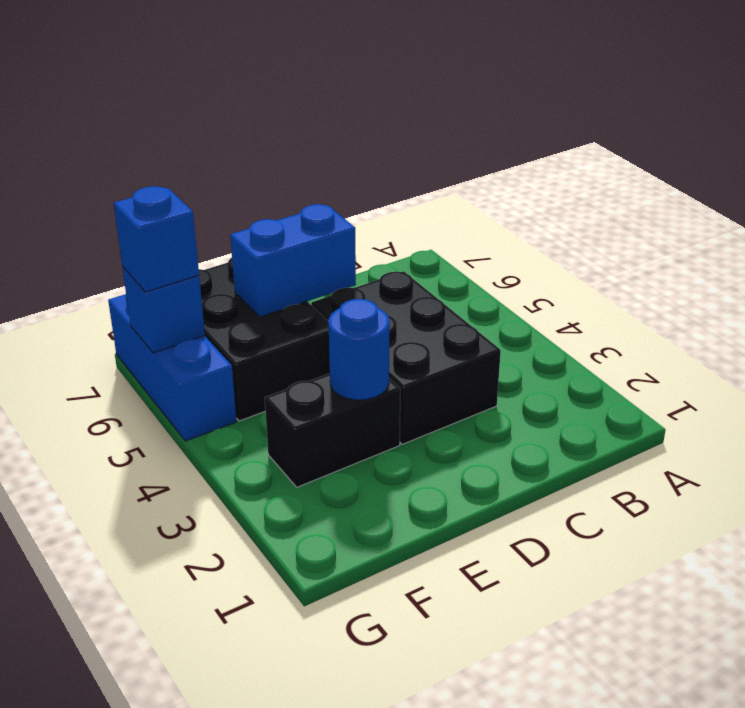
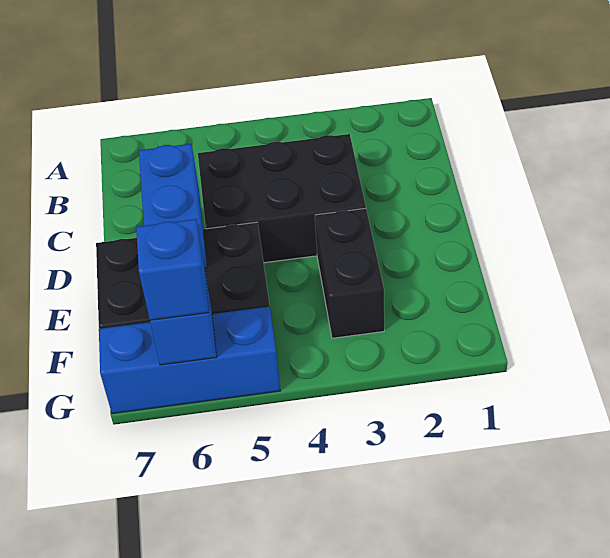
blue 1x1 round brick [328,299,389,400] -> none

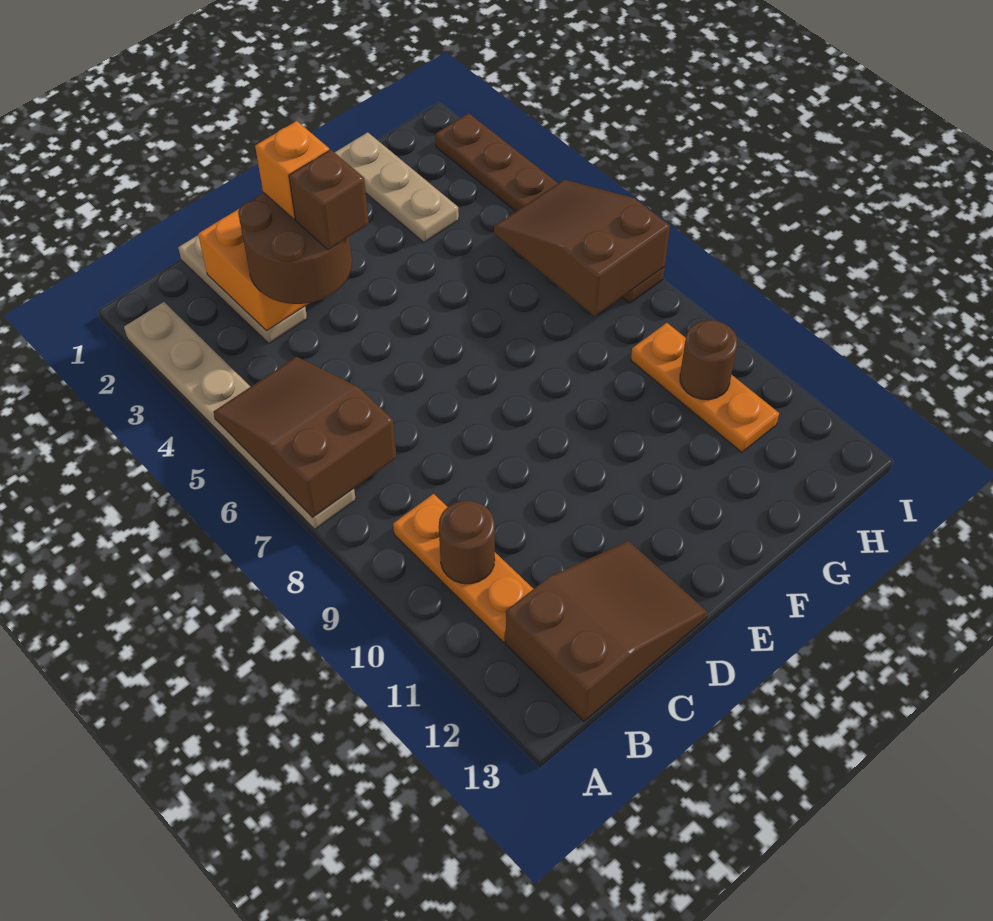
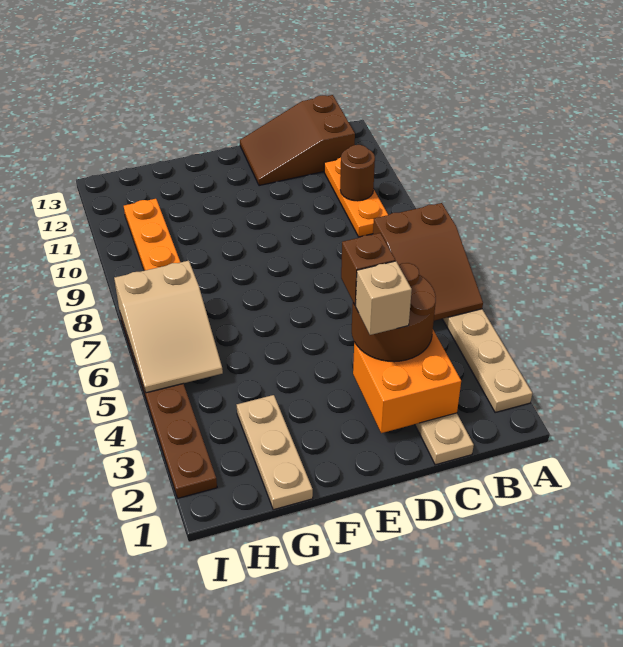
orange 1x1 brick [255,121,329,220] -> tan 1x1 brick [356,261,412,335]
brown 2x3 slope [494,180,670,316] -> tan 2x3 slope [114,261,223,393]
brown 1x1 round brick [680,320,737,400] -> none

==

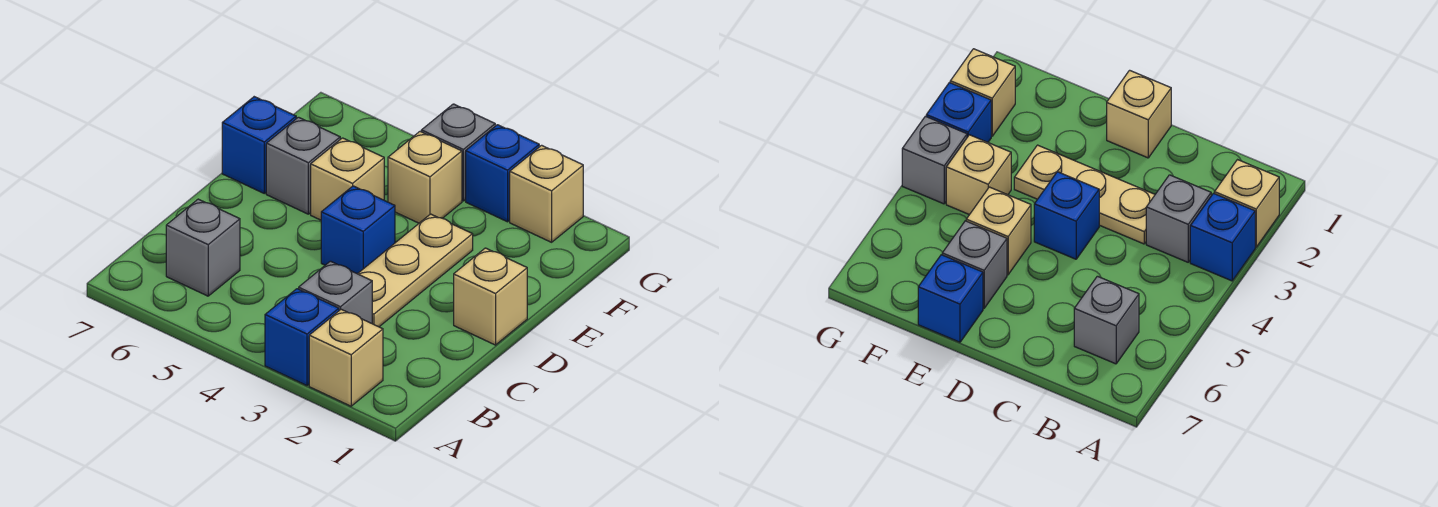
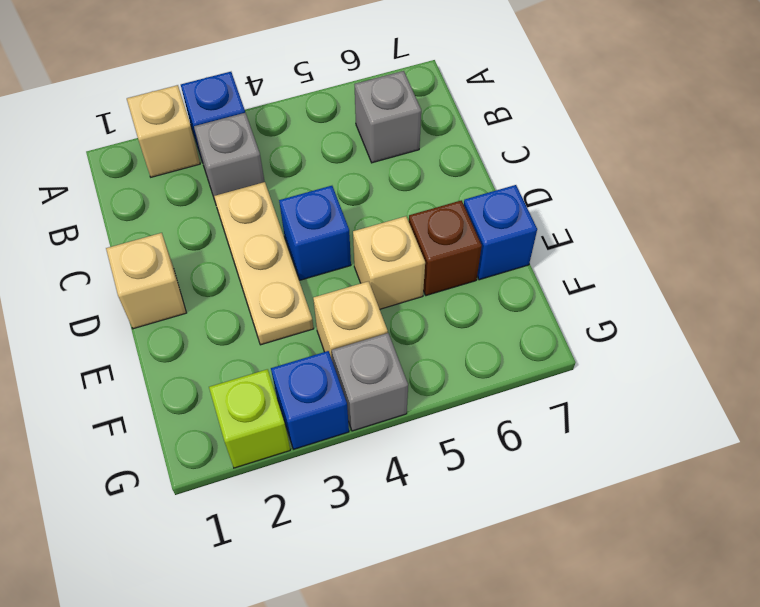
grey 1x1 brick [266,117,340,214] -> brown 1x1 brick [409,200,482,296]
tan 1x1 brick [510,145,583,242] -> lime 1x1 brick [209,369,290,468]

* * *

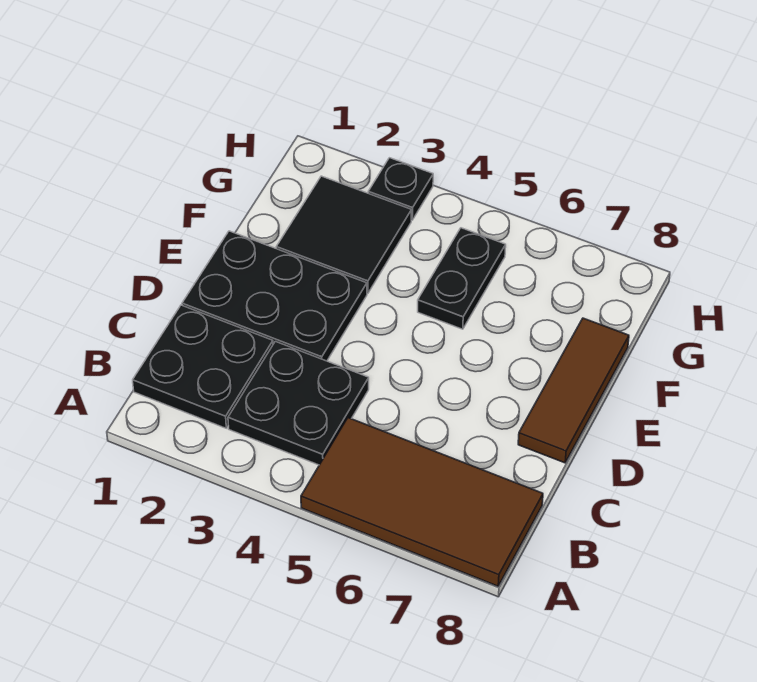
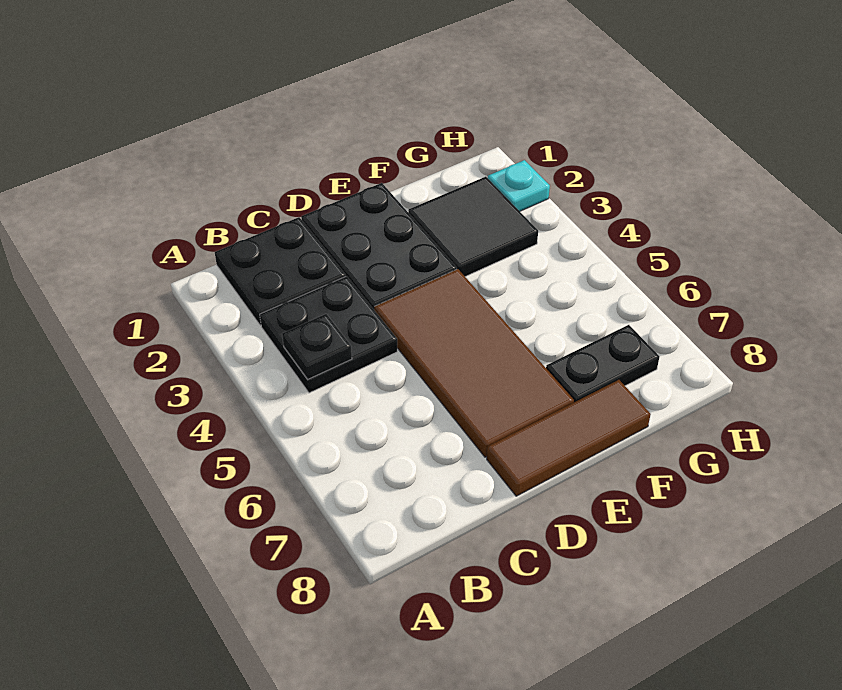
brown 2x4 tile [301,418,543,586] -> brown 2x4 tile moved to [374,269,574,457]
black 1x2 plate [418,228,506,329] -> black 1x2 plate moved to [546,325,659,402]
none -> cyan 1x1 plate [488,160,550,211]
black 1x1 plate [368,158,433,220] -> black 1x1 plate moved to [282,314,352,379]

Work instructions:
Please output exactly the lines between the one holding "brown 2x4 tile [301,418,543,586]" and the one holding "black 1x1 plate [368,158,433,220]" in the records above, inclusive, and nothing more.

Task output:
brown 2x4 tile [301,418,543,586] -> brown 2x4 tile moved to [374,269,574,457]
black 1x2 plate [418,228,506,329] -> black 1x2 plate moved to [546,325,659,402]
none -> cyan 1x1 plate [488,160,550,211]
black 1x1 plate [368,158,433,220] -> black 1x1 plate moved to [282,314,352,379]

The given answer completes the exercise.